Exercise =
Exactly the lines starting at the line containing "added: ratón [amarillo] (356,241)" and ending at the line containing "moved: zanahoria [blanco]" are to be written out from the listing below, both included.

Source data =
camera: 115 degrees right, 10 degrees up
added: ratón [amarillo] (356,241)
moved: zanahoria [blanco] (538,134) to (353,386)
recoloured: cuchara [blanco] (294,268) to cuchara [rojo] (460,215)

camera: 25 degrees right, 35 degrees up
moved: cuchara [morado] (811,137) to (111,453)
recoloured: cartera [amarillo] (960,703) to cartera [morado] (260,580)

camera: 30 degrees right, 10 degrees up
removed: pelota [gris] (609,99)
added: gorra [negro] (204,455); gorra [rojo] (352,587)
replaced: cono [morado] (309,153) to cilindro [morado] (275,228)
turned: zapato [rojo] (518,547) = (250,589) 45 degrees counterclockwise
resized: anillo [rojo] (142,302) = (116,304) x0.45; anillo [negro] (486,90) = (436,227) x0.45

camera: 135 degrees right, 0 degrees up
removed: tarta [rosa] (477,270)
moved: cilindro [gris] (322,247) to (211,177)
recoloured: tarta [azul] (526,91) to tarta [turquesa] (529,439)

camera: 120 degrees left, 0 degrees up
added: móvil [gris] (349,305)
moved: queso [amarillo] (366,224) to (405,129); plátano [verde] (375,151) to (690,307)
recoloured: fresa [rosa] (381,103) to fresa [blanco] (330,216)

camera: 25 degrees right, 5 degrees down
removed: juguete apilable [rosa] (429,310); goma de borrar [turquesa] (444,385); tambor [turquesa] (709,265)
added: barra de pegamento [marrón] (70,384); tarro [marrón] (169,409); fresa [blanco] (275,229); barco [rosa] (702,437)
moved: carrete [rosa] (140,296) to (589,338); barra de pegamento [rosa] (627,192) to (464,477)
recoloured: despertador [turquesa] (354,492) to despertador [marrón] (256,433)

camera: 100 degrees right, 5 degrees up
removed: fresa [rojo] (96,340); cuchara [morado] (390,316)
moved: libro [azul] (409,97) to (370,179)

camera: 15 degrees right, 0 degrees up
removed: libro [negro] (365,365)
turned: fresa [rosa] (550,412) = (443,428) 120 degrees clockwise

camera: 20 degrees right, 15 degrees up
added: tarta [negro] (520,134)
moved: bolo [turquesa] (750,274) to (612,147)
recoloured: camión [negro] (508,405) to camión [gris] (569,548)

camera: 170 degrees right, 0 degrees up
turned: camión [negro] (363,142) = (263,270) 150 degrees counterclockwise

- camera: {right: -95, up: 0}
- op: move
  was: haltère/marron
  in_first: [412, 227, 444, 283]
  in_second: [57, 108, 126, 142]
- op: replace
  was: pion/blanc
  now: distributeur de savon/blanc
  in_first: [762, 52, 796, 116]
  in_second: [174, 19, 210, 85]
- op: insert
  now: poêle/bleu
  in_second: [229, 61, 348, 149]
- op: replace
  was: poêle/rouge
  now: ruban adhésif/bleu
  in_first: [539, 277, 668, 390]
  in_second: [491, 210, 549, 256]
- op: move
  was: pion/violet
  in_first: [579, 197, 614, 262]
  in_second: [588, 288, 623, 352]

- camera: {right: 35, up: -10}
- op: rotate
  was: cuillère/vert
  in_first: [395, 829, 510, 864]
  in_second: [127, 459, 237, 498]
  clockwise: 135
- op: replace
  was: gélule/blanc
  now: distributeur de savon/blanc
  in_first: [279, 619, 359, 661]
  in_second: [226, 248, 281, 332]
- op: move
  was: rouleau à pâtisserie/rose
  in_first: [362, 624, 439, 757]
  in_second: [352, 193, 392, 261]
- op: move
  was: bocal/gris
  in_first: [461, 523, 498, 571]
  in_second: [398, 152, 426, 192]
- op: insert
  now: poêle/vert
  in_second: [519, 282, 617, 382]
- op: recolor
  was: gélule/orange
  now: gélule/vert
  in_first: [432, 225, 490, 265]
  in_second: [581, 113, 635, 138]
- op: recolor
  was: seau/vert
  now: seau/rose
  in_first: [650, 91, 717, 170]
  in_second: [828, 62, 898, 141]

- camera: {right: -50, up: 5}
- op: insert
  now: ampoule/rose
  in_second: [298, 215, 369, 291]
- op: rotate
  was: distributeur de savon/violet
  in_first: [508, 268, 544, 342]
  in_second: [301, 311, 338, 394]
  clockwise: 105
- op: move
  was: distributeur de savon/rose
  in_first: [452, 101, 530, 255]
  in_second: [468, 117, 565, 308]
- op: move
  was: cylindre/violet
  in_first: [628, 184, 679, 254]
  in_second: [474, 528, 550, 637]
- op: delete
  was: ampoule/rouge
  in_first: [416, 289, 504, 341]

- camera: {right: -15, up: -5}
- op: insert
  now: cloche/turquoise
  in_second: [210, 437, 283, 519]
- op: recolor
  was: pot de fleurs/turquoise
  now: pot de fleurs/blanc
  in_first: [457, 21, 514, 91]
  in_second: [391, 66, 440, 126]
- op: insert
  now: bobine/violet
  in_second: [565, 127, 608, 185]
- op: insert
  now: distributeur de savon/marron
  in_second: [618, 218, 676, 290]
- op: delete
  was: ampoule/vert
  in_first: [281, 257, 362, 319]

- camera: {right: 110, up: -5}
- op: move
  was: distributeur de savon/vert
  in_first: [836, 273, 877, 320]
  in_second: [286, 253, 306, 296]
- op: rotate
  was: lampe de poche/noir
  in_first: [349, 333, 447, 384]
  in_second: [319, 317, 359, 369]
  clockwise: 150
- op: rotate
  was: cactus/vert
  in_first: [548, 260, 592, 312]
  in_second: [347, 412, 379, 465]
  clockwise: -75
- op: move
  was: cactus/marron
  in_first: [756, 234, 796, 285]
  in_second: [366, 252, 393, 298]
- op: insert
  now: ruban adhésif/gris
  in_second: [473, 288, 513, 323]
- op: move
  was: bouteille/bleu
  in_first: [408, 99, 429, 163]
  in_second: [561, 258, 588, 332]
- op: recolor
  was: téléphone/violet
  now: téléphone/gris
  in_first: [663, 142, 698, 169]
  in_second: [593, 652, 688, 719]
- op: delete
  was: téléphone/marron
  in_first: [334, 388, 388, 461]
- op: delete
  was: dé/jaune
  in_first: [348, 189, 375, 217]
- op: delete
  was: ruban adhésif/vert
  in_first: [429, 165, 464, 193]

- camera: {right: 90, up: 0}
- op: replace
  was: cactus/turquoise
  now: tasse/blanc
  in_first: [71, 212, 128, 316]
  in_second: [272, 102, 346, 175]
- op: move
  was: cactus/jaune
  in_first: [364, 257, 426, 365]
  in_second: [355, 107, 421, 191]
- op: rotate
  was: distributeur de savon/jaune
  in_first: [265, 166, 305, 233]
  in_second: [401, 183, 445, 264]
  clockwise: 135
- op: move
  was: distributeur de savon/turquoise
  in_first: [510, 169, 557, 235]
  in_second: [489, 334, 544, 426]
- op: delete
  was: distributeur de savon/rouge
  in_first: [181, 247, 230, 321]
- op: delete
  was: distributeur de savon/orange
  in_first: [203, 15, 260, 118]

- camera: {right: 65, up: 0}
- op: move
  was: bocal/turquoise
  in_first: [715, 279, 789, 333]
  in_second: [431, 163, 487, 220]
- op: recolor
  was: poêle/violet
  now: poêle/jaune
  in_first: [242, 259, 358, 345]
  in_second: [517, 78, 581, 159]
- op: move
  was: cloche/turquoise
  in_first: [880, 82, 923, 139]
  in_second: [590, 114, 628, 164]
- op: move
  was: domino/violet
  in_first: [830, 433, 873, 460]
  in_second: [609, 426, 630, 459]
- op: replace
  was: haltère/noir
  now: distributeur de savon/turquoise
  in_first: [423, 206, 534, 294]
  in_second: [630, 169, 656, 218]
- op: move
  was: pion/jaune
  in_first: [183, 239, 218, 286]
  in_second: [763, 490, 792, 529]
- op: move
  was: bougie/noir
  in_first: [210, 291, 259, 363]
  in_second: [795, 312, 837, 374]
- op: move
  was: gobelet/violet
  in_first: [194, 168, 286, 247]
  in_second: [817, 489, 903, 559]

Exercise output =
added: ratón [amarillo] (356,241)
moved: zanahoria [blanco] (538,134) to (353,386)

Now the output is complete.